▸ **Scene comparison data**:
■ ■ ■ ■ ■ ■ ■
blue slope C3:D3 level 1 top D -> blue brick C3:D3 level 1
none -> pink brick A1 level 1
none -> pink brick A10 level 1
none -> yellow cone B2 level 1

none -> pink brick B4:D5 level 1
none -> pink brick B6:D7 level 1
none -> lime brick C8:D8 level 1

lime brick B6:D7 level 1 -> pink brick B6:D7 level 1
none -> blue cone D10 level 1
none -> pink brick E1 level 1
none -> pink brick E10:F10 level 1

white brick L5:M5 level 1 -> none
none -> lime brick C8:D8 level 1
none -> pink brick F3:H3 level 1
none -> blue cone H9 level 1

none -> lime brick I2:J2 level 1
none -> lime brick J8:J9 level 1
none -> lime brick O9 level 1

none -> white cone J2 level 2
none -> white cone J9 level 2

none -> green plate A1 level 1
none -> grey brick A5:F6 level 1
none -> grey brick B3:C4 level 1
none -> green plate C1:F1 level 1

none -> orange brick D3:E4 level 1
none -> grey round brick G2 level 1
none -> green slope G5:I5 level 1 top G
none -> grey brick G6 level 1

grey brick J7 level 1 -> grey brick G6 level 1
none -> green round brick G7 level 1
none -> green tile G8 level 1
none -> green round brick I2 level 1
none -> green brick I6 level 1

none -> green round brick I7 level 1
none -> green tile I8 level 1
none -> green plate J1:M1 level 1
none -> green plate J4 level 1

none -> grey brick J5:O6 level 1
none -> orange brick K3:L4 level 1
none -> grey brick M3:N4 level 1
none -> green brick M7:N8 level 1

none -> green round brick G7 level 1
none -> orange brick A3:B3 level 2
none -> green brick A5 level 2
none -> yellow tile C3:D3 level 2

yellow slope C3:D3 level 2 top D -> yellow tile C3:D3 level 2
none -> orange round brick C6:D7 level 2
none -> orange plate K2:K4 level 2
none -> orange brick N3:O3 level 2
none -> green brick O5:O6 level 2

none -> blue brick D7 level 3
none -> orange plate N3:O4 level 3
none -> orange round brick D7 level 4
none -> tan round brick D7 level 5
■ ■ ■ ■ ■ ■ ■
▸ **Task requirements**: Word for word, restate all of the data shown above.

▸ **Your response**:
blue slope C3:D3 level 1 top D -> blue brick C3:D3 level 1
none -> pink brick A1 level 1
none -> pink brick A10 level 1
none -> yellow cone B2 level 1

none -> pink brick B4:D5 level 1
none -> pink brick B6:D7 level 1
none -> lime brick C8:D8 level 1

lime brick B6:D7 level 1 -> pink brick B6:D7 level 1
none -> blue cone D10 level 1
none -> pink brick E1 level 1
none -> pink brick E10:F10 level 1

white brick L5:M5 level 1 -> none
none -> lime brick C8:D8 level 1
none -> pink brick F3:H3 level 1
none -> blue cone H9 level 1

none -> lime brick I2:J2 level 1
none -> lime brick J8:J9 level 1
none -> lime brick O9 level 1

none -> white cone J2 level 2
none -> white cone J9 level 2

none -> green plate A1 level 1
none -> grey brick A5:F6 level 1
none -> grey brick B3:C4 level 1
none -> green plate C1:F1 level 1

none -> orange brick D3:E4 level 1
none -> grey round brick G2 level 1
none -> green slope G5:I5 level 1 top G
none -> grey brick G6 level 1

grey brick J7 level 1 -> grey brick G6 level 1
none -> green round brick G7 level 1
none -> green tile G8 level 1
none -> green round brick I2 level 1
none -> green brick I6 level 1

none -> green round brick I7 level 1
none -> green tile I8 level 1
none -> green plate J1:M1 level 1
none -> green plate J4 level 1

none -> grey brick J5:O6 level 1
none -> orange brick K3:L4 level 1
none -> grey brick M3:N4 level 1
none -> green brick M7:N8 level 1

none -> green round brick G7 level 1
none -> orange brick A3:B3 level 2
none -> green brick A5 level 2
none -> yellow tile C3:D3 level 2

yellow slope C3:D3 level 2 top D -> yellow tile C3:D3 level 2
none -> orange round brick C6:D7 level 2
none -> orange plate K2:K4 level 2
none -> orange brick N3:O3 level 2
none -> green brick O5:O6 level 2

none -> blue brick D7 level 3
none -> orange plate N3:O4 level 3
none -> orange round brick D7 level 4
none -> tan round brick D7 level 5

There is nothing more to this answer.